::: Data to use :::
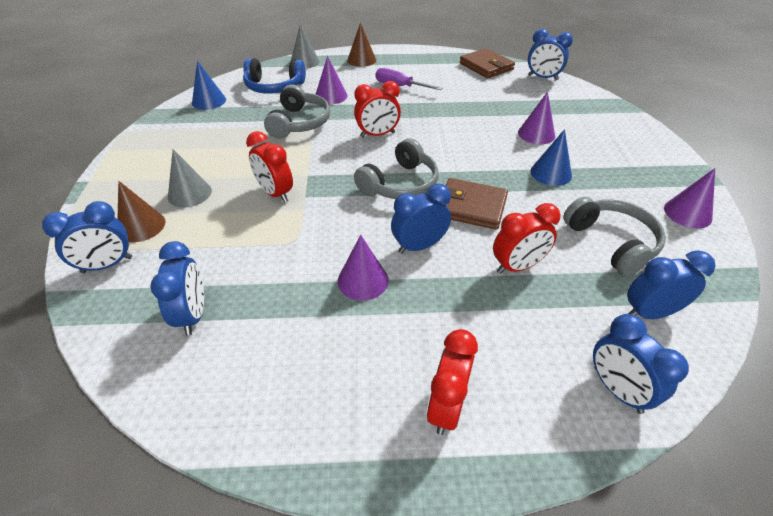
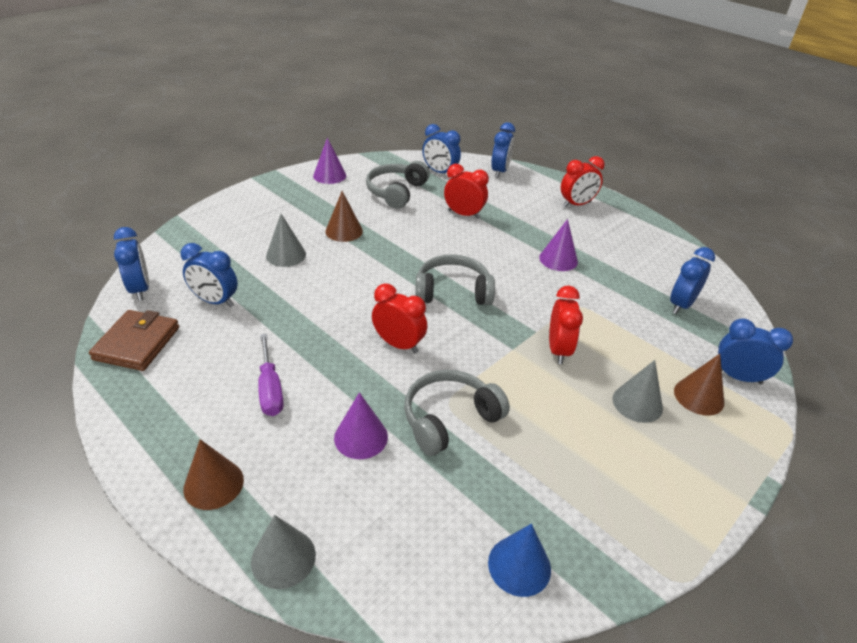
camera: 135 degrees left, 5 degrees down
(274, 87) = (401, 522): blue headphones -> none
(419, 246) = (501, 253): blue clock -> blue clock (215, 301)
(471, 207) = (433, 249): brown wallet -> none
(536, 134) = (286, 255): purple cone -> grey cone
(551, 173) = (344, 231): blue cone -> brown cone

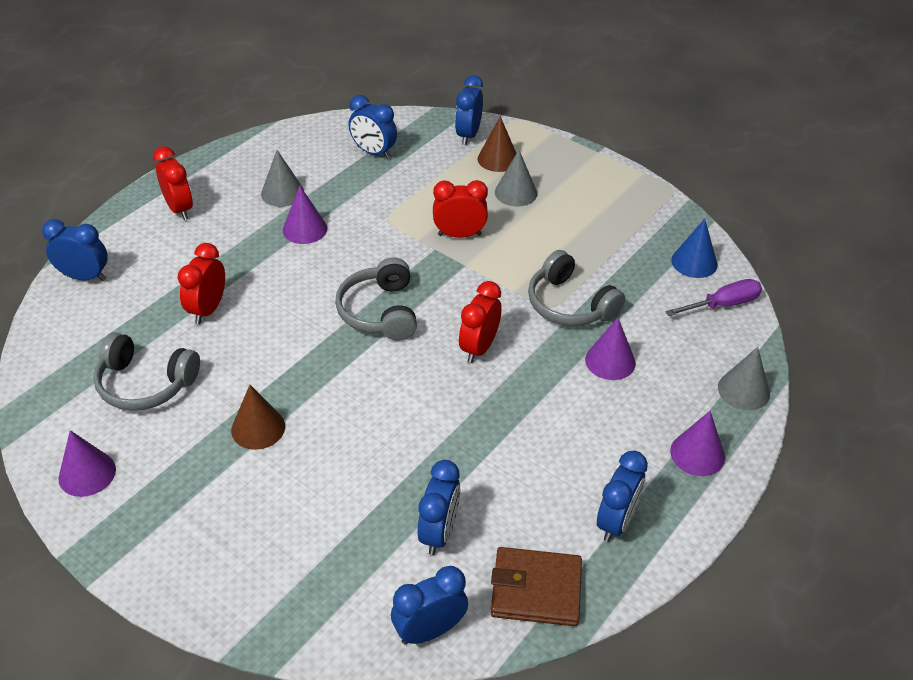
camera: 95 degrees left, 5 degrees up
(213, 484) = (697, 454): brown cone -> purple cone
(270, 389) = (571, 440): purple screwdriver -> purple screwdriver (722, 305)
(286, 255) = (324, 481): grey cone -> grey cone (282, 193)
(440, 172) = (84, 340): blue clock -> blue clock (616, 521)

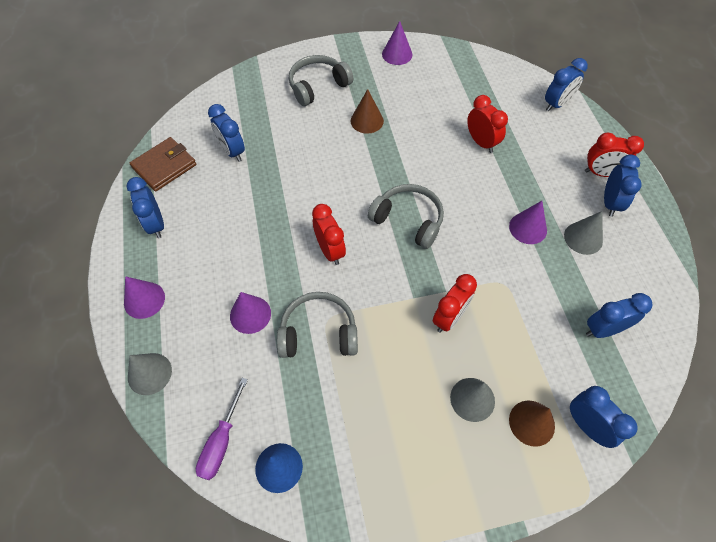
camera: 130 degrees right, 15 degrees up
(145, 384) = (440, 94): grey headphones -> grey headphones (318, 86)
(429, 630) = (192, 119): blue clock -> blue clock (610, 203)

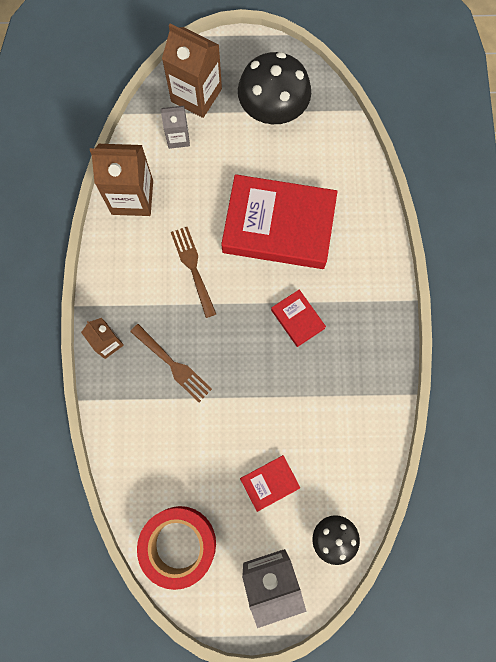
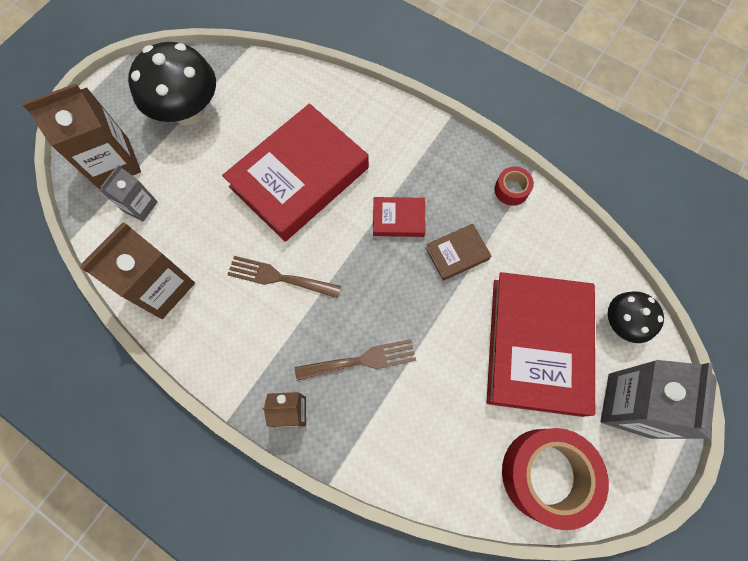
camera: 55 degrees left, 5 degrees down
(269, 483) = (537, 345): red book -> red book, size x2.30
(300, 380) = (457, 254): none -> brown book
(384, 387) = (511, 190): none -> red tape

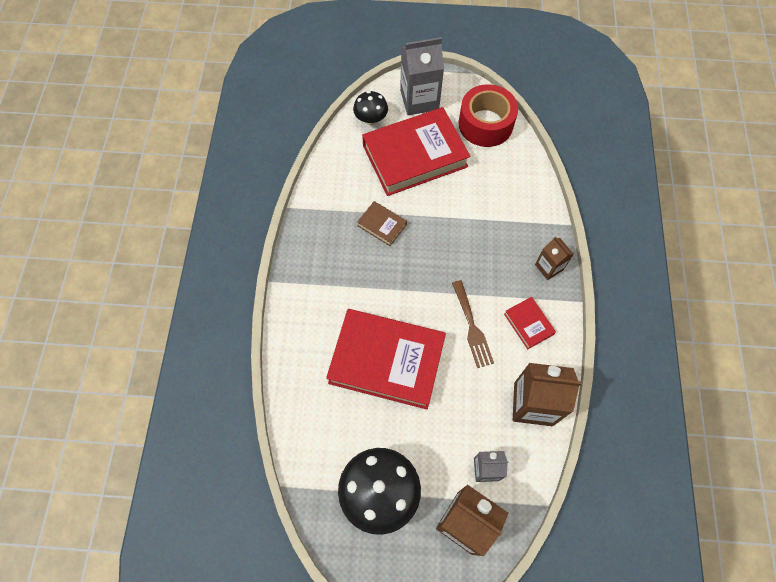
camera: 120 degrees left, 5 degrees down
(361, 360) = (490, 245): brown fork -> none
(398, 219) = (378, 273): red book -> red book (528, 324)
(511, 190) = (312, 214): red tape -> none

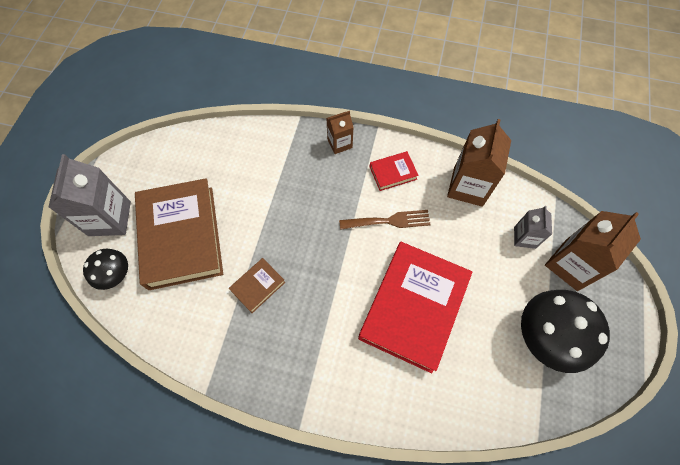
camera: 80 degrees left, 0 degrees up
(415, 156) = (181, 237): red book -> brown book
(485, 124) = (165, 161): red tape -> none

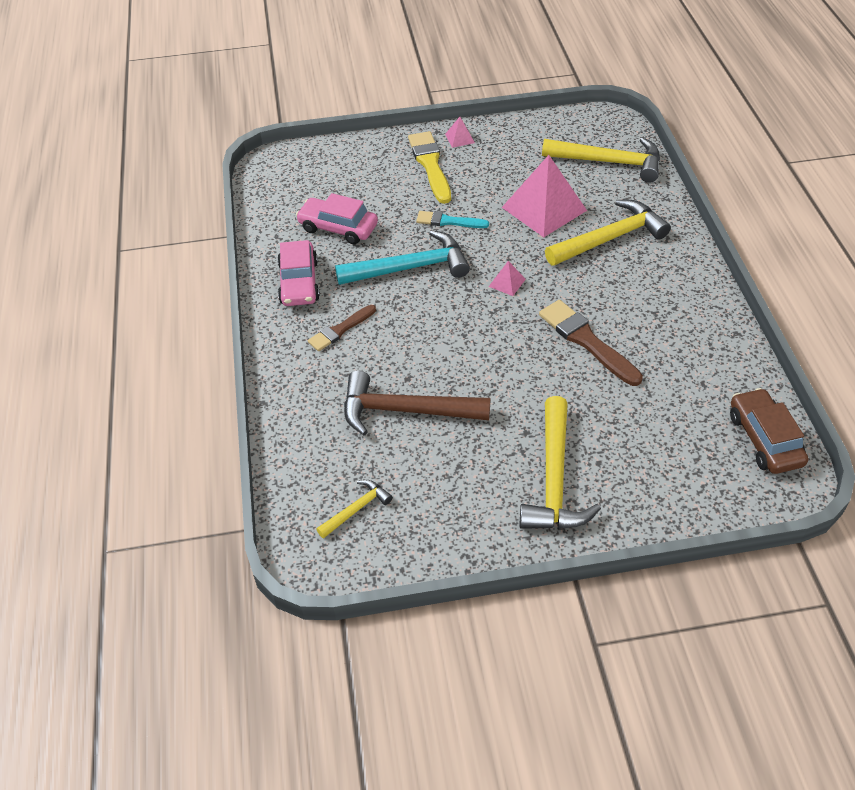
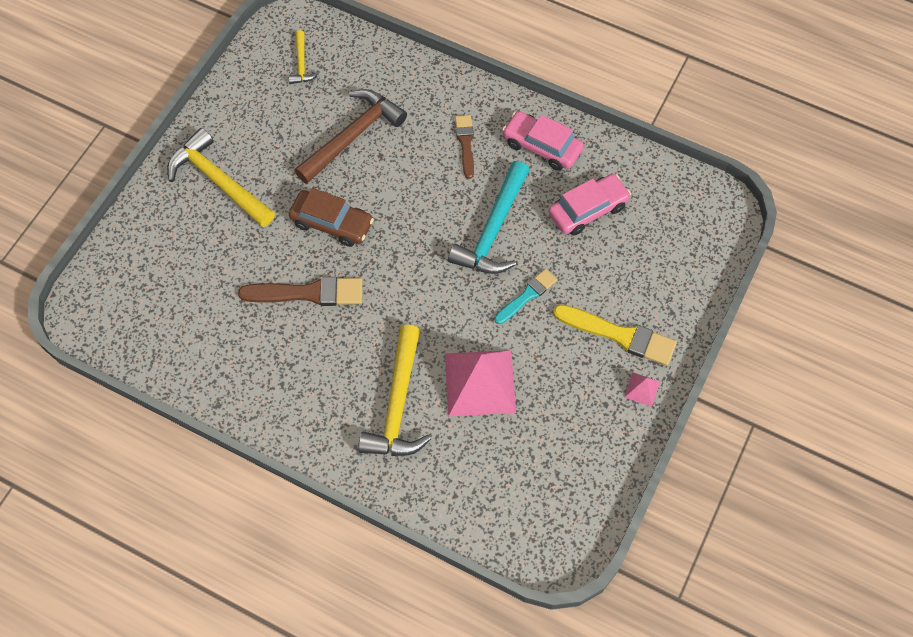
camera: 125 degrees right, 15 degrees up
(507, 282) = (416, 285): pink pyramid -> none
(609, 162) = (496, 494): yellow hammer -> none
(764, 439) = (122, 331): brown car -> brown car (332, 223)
:::
*Directions for this task*:
Go through the records and gather the lines that hold "brown".

*Expected answer*:
(471, 207) = (433, 249): brown wallet -> none
(551, 173) = (344, 231): blue cone -> brown cone
(213, 484) = (697, 454): brown cone -> purple cone
(300, 380) = (457, 254): none -> brown book
(361, 360) = (490, 245): brown fork -> none
(415, 156) = (181, 237): red book -> brown book
(764, 439) = (122, 331): brown car -> brown car (332, 223)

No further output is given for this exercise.